TASK OBJECTIVE: Would you please copy the entries exactly, leaving every picture aside?

---+---

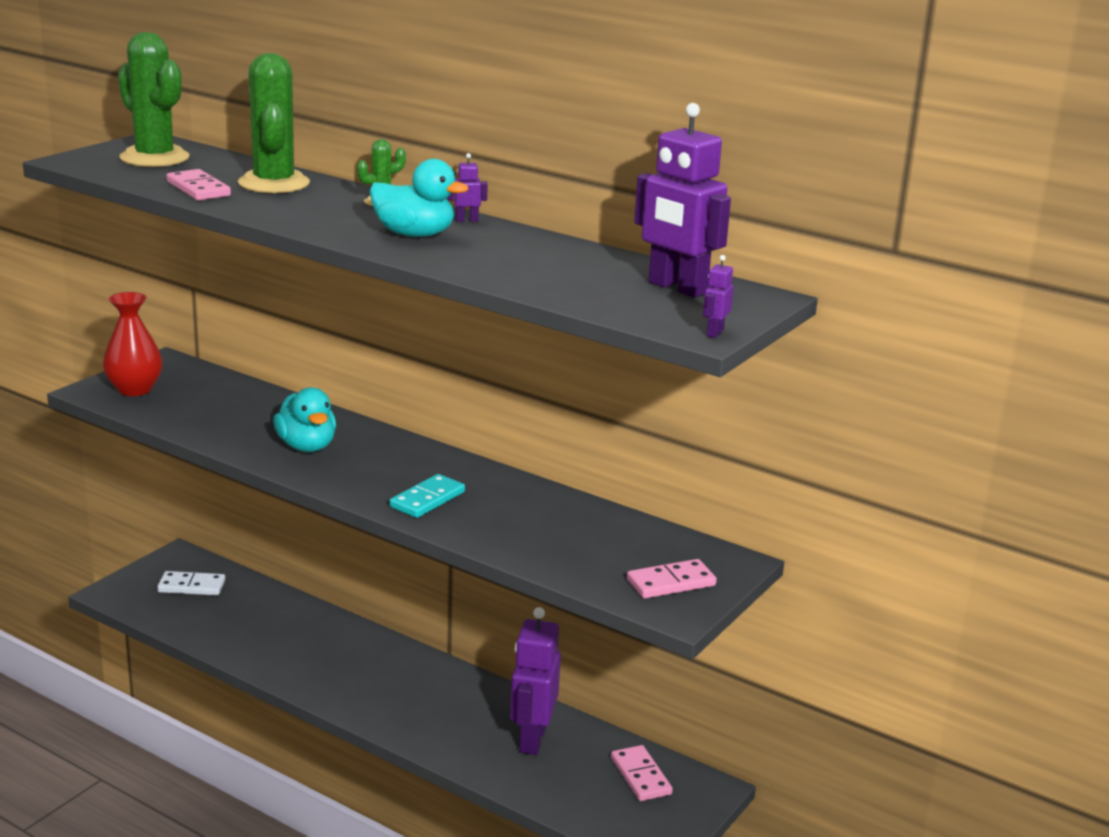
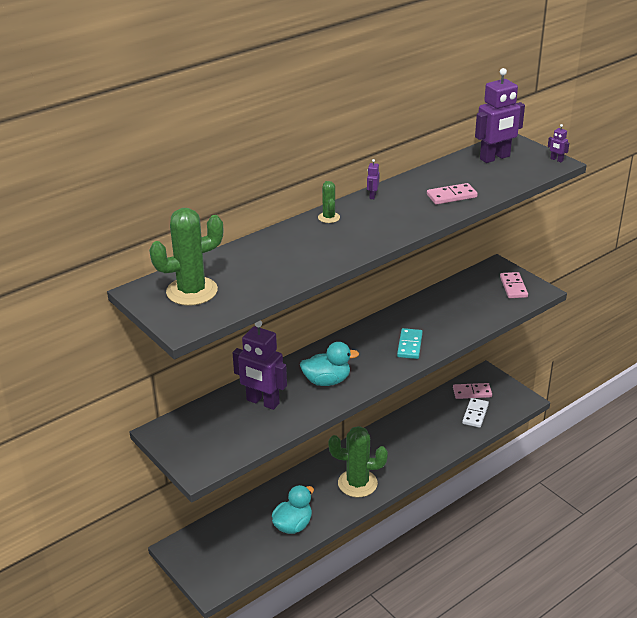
camera: 70 degrees left, 10 degrees up
(134, 389) = (205, 449): red vase -> none
(191, 586) = (221, 544): white domino -> white domino (475, 414)
(198, 189) = (278, 278): pink domino -> pink domino (451, 196)
(274, 183) = (275, 250): green cactus -> green cactus (357, 483)
(414, 234) = (395, 214): turquoise duck -> turquoise duck (293, 525)
(427, 499) = (409, 345): turquoise domino -> turquoise domino turned 45 degrees clockwise
(532, 739) = (433, 422): purple robot -> purple robot (262, 402)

---+---

EXERCISE OUTPUT:
camera: 70 degrees left, 10 degrees up
(134, 389) = (205, 449): red vase -> none
(191, 586) = (221, 544): white domino -> white domino (475, 414)
(198, 189) = (278, 278): pink domino -> pink domino (451, 196)
(274, 183) = (275, 250): green cactus -> green cactus (357, 483)
(414, 234) = (395, 214): turquoise duck -> turquoise duck (293, 525)
(427, 499) = (409, 345): turquoise domino -> turquoise domino turned 45 degrees clockwise
(532, 739) = (433, 422): purple robot -> purple robot (262, 402)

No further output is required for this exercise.